Data provided:
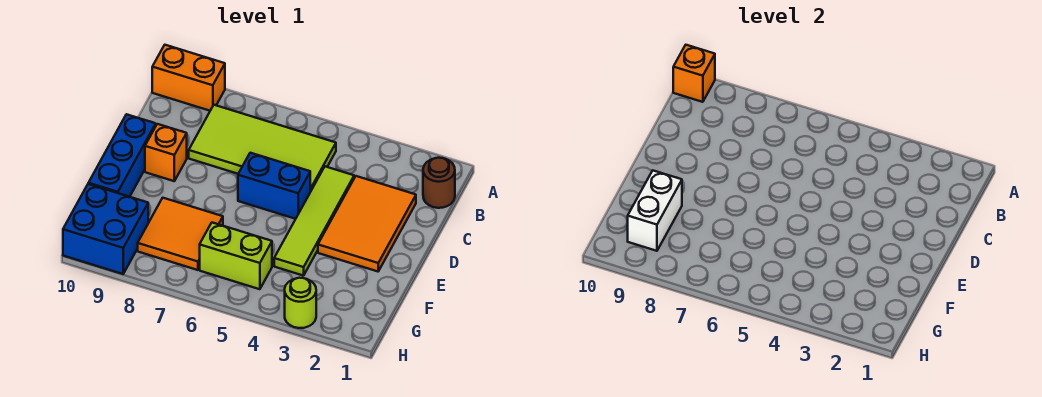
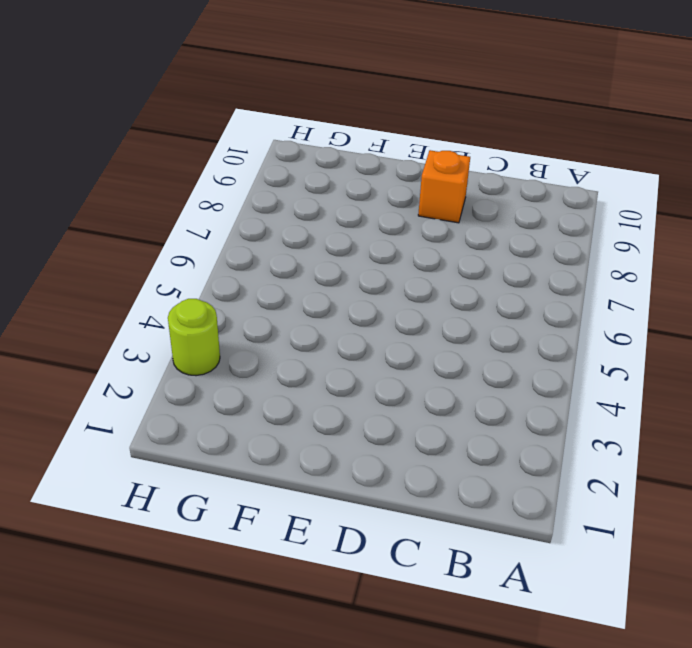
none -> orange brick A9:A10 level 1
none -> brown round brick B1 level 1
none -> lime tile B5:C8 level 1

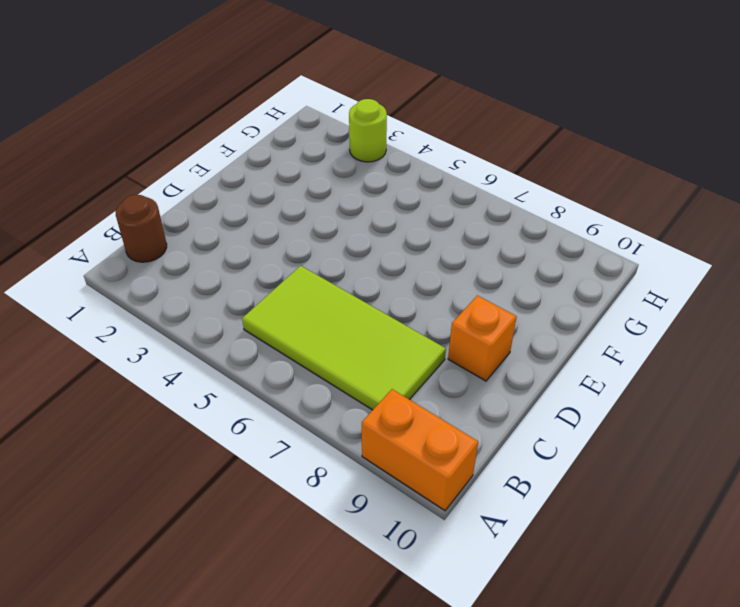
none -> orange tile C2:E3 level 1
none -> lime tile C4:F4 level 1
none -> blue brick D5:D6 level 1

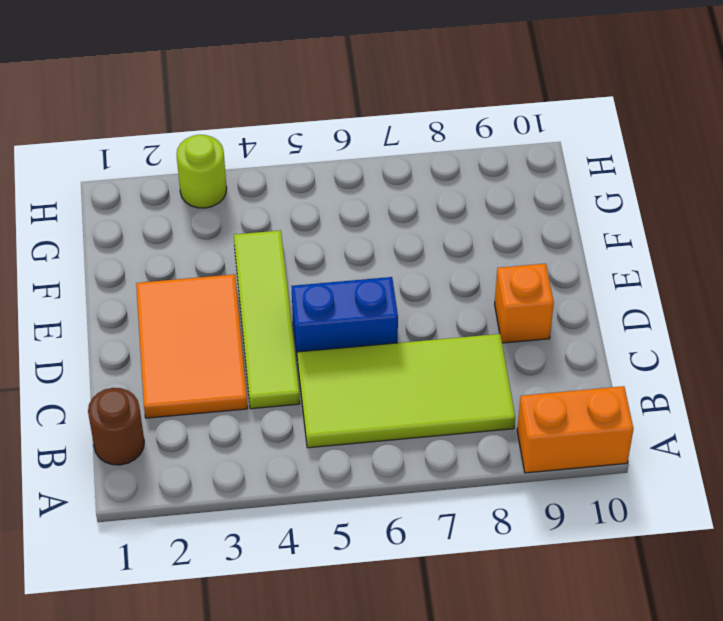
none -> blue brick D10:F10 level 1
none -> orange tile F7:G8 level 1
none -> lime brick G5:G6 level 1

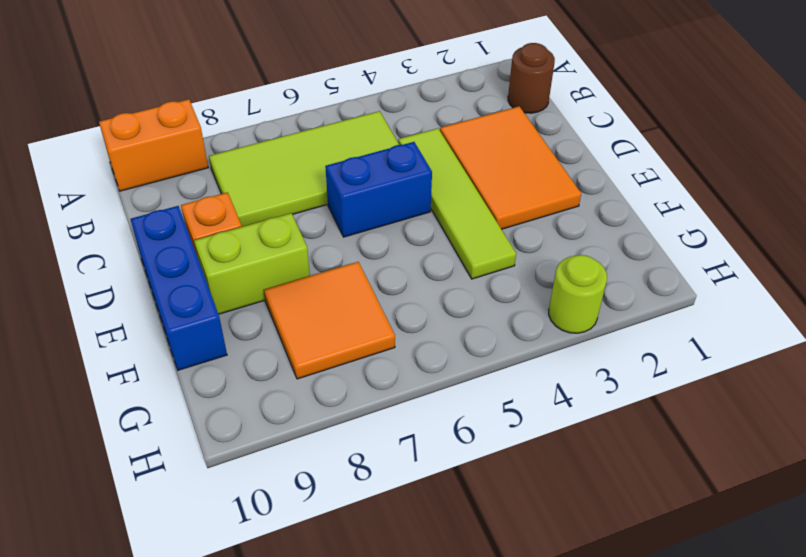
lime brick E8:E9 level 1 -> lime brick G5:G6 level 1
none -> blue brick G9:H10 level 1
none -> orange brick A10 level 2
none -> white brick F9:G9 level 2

==

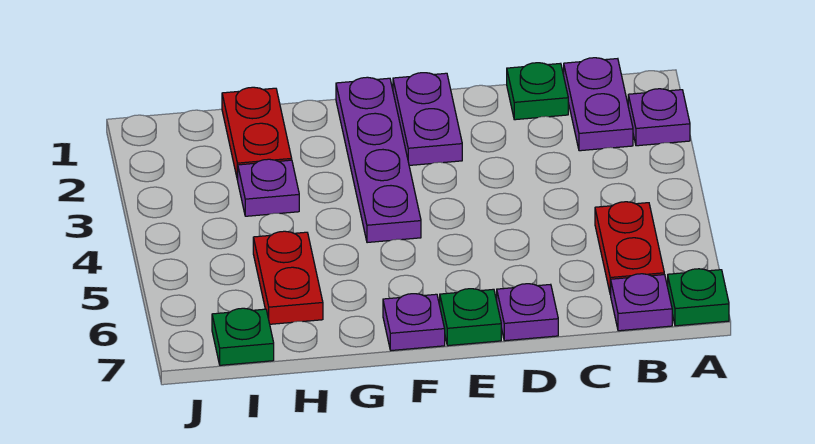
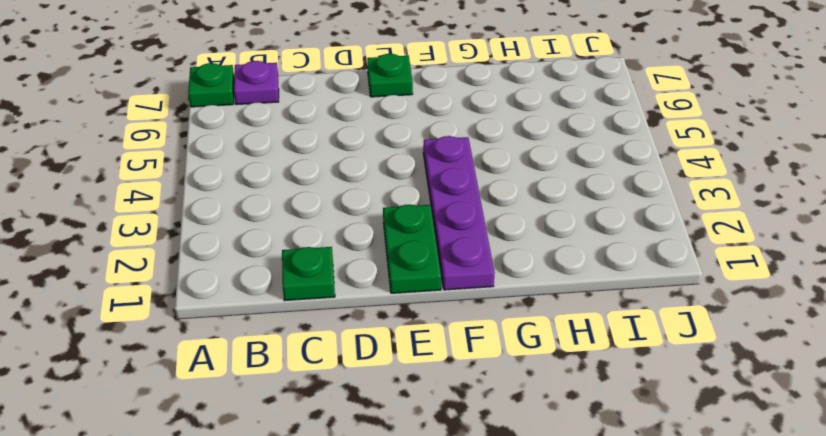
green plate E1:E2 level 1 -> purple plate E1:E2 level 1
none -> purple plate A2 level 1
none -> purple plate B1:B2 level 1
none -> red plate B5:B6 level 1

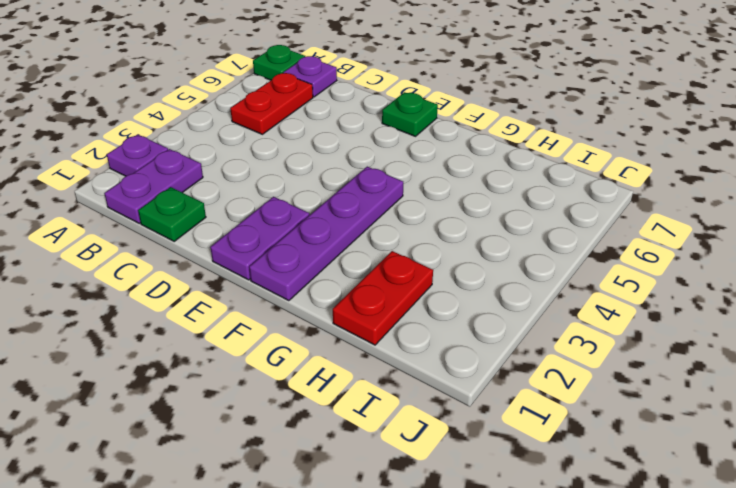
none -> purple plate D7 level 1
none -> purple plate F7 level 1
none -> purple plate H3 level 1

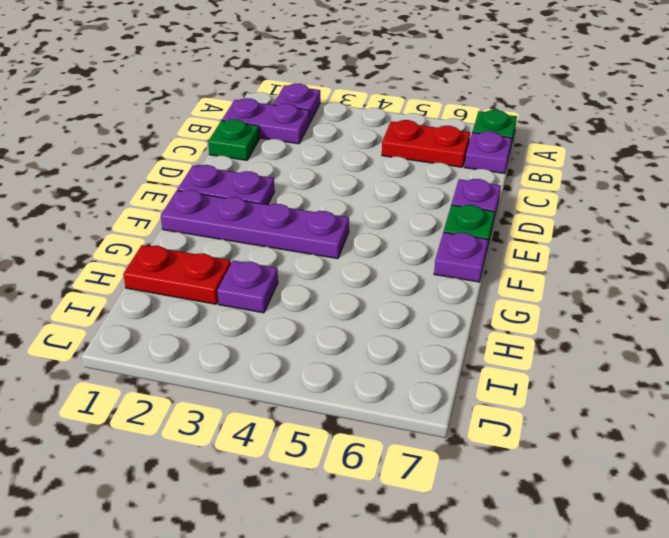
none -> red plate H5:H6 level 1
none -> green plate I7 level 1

Your assignment:
Whenever a line of the data holds the string "purple", pick that line out.

Response area:
green plate E1:E2 level 1 -> purple plate E1:E2 level 1
none -> purple plate A2 level 1
none -> purple plate B1:B2 level 1
none -> purple plate D7 level 1
none -> purple plate F7 level 1
none -> purple plate H3 level 1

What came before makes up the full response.